* **What is needed**
Would you please output only the lines from the one containing "(481, 343) = (490, 247): purple" through the end of the entries below, exactly as written?

───── Dataset

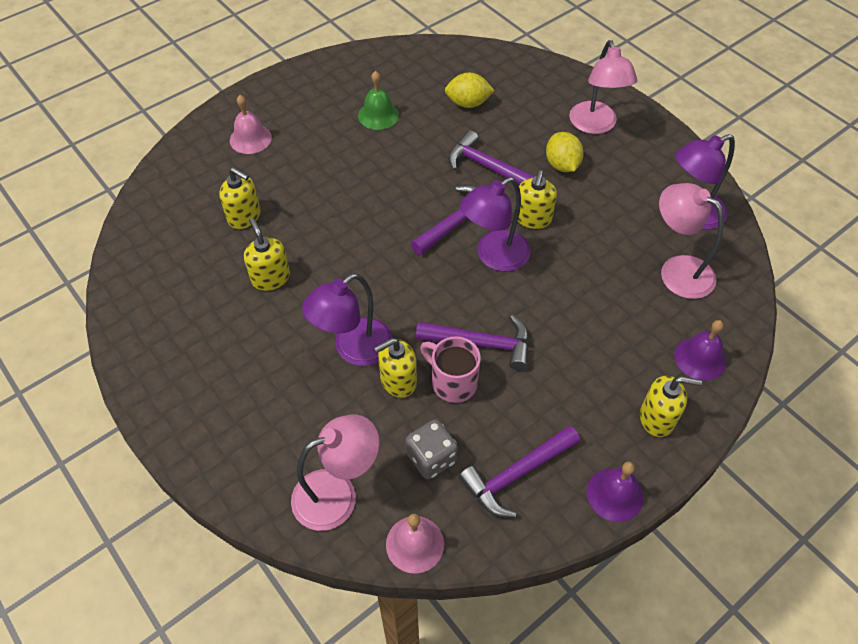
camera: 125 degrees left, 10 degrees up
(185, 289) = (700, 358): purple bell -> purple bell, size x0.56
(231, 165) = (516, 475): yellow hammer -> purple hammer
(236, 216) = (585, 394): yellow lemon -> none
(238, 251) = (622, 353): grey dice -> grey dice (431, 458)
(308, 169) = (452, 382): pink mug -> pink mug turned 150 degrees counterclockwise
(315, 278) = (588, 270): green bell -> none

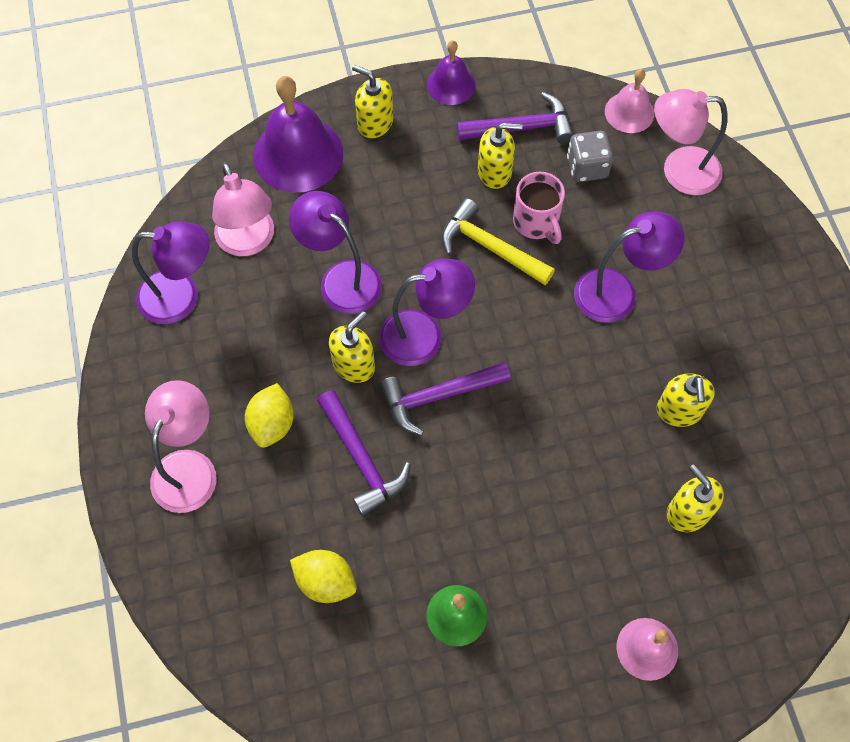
camera: 155 degrees left, 10 degrees up
(398, 381) = (587, 244): yellow soap dispenser -> yellow soap dispenser (495, 172)
(481, 343) = (490, 247): purple hammer -> yellow hammer
(585, 272) = (341, 279): none -> purple lamp
(700, 358) = (298, 154): purple bell -> purple bell, size x1.78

──────────

* **Response for this exercise**
(481, 343) = (490, 247): purple hammer -> yellow hammer
(585, 272) = (341, 279): none -> purple lamp
(700, 358) = (298, 154): purple bell -> purple bell, size x1.78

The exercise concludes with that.